■ **What to do**
Output only the lines below from the one containing "red pawn [456,218,497,254]" to the one containing "grey plate [678,163,757,186]", exactly as written, both ends kept.

************

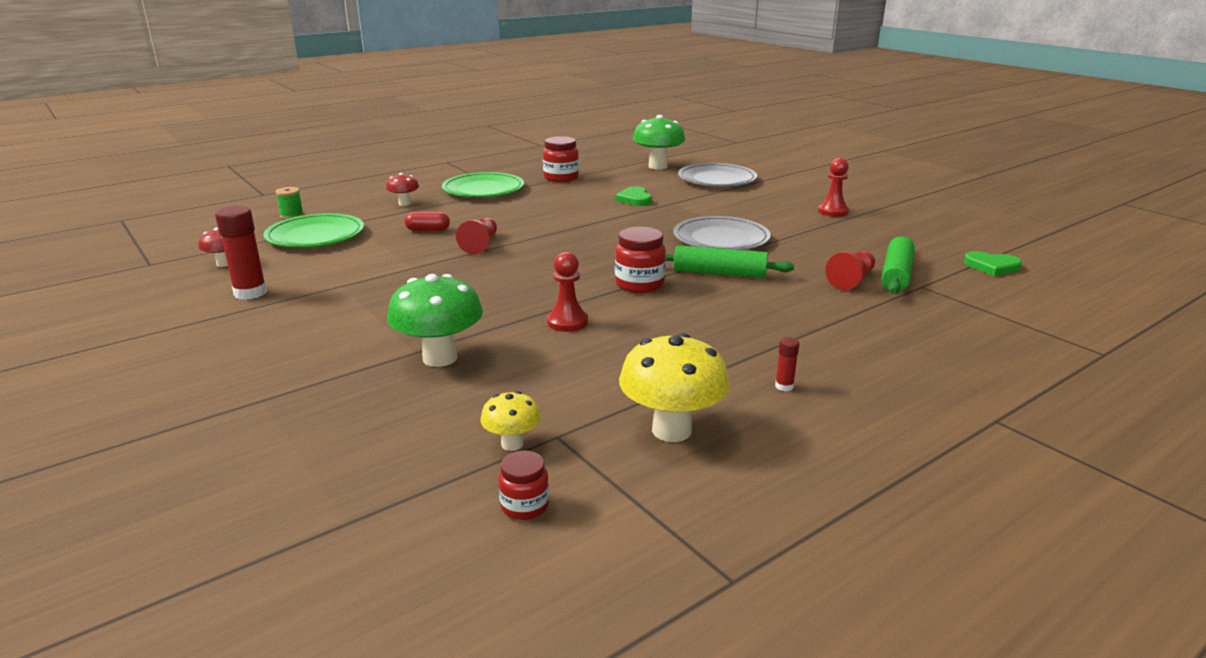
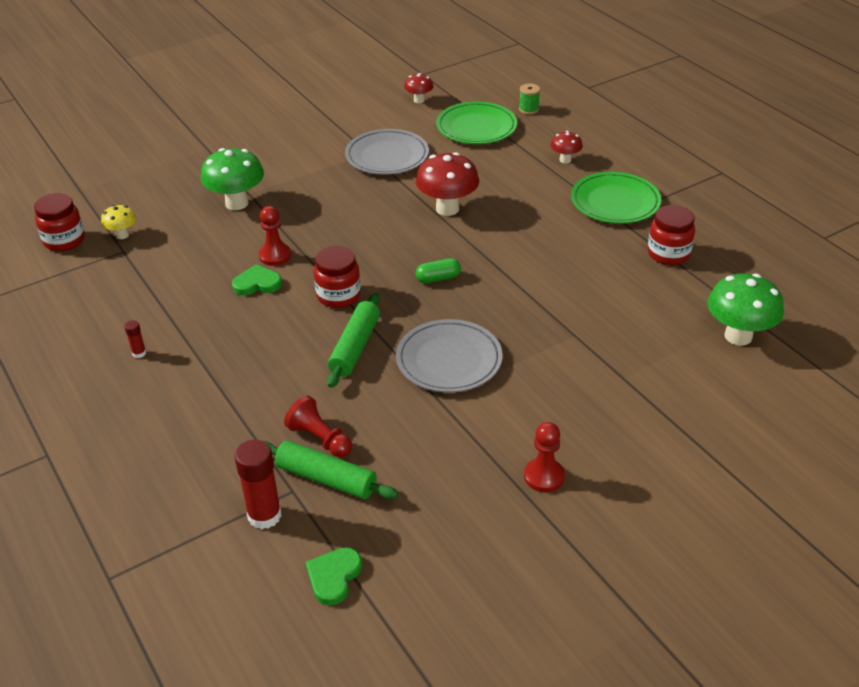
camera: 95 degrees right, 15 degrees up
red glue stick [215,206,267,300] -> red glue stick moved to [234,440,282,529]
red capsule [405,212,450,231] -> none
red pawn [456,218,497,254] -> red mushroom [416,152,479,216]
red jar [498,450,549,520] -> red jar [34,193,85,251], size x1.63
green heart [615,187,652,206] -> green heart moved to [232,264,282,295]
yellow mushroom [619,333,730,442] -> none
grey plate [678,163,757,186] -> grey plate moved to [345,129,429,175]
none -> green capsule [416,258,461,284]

************

■ **Worked solution**
red pawn [456,218,497,254] -> red mushroom [416,152,479,216]
red jar [498,450,549,520] -> red jar [34,193,85,251], size x1.63
green heart [615,187,652,206] -> green heart moved to [232,264,282,295]
yellow mushroom [619,333,730,442] -> none
grey plate [678,163,757,186] -> grey plate moved to [345,129,429,175]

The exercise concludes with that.